● Task goal
Write out the lines of the entries from the line with "84: 3:26 -> none" to the line with "5: 8:16 -> 7:39", both included, copying each one word for word. Leave the pictures out of your answer.

[Data excerpts]
▼
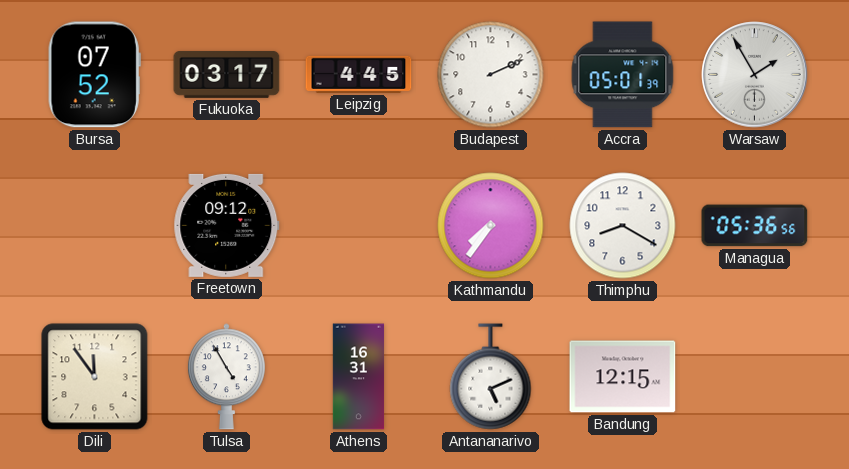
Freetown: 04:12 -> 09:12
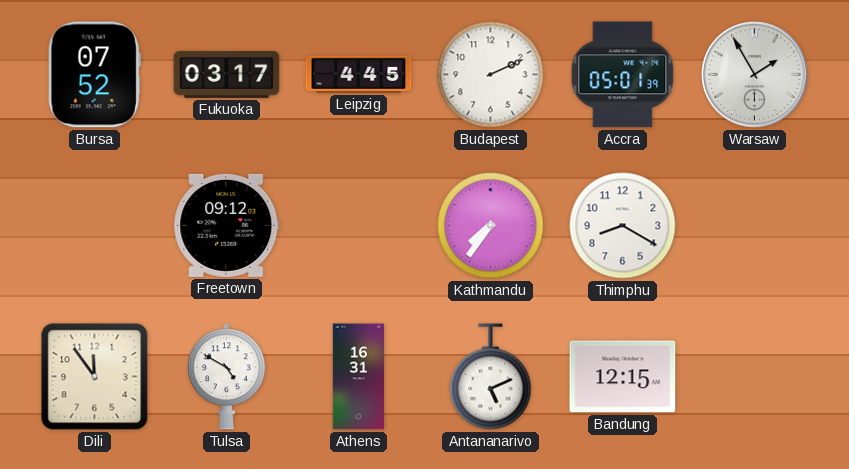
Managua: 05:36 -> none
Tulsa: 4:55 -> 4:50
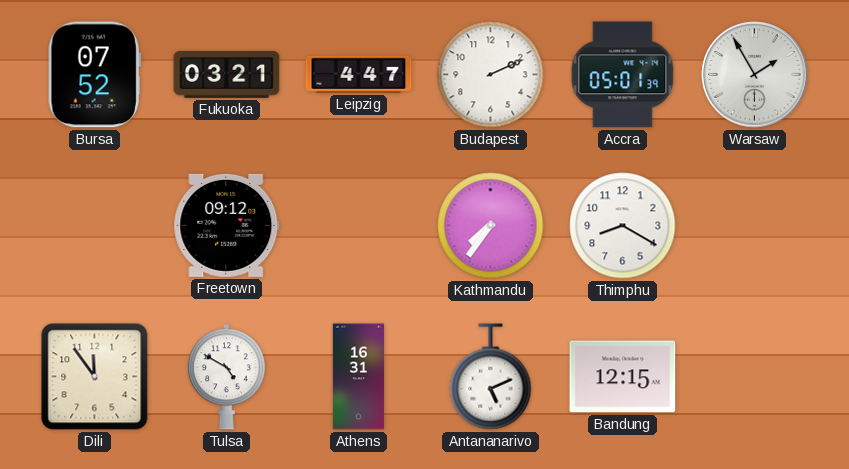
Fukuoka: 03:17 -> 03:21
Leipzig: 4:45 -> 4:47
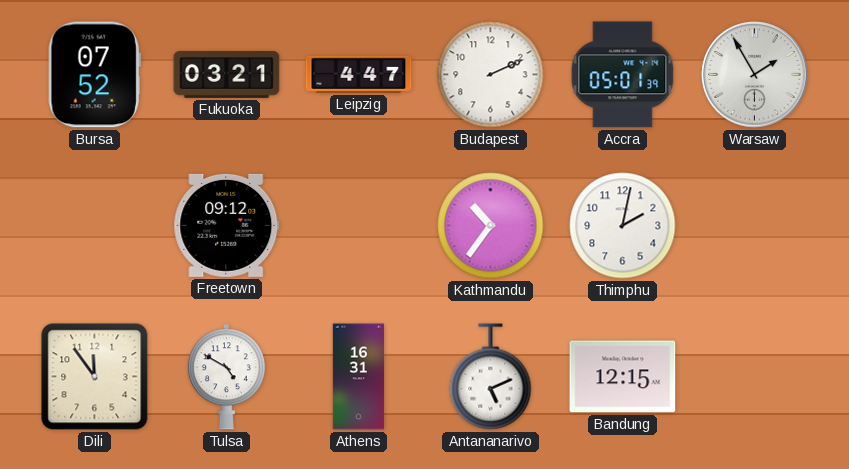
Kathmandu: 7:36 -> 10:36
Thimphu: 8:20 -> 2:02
▲
▼
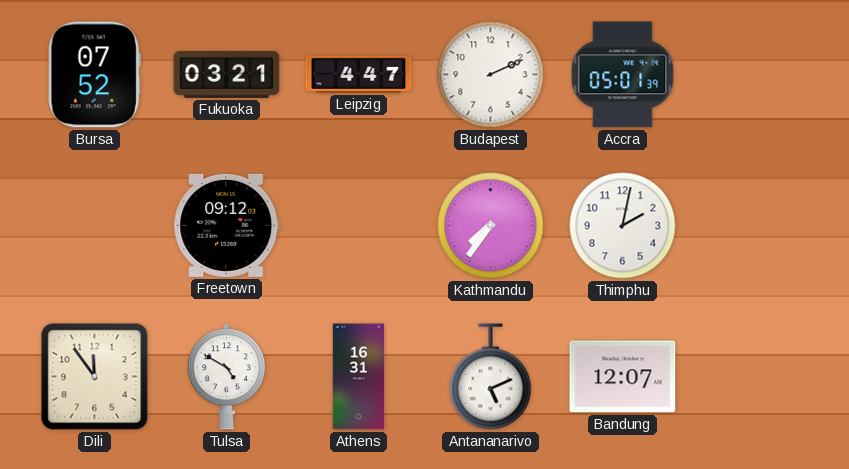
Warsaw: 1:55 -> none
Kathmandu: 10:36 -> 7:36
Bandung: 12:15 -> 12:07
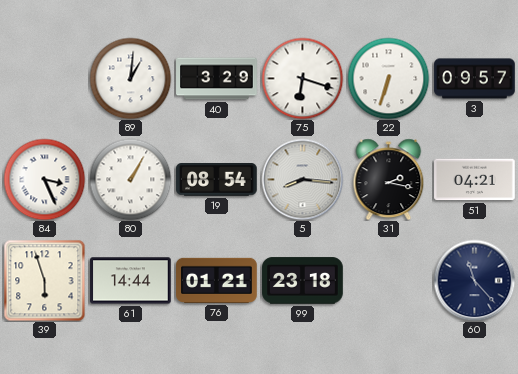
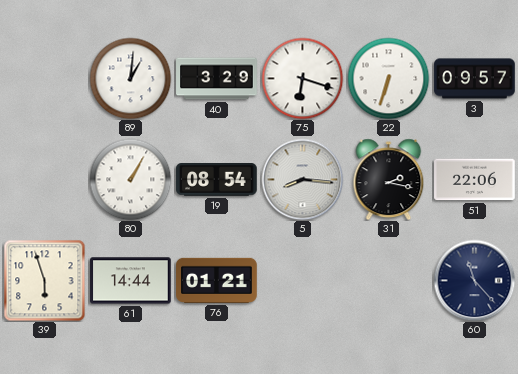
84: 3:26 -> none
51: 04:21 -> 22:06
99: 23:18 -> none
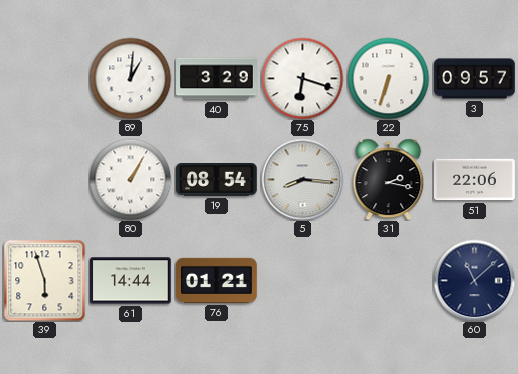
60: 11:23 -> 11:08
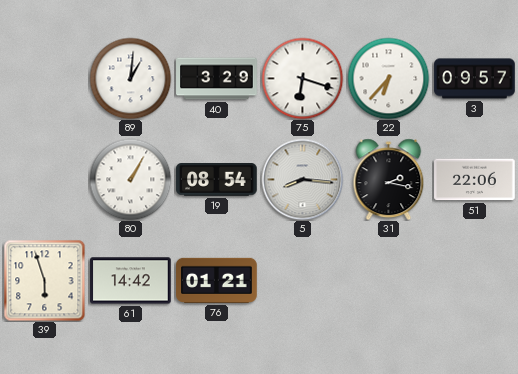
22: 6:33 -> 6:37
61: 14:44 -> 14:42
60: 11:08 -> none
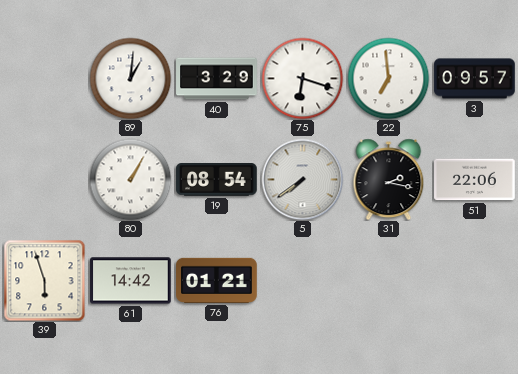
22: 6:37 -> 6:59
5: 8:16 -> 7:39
▲
● Written response
84: 3:26 -> none
51: 04:21 -> 22:06
99: 23:18 -> none
60: 11:23 -> 11:08
22: 6:33 -> 6:37
61: 14:44 -> 14:42
60: 11:08 -> none
22: 6:37 -> 6:59
5: 8:16 -> 7:39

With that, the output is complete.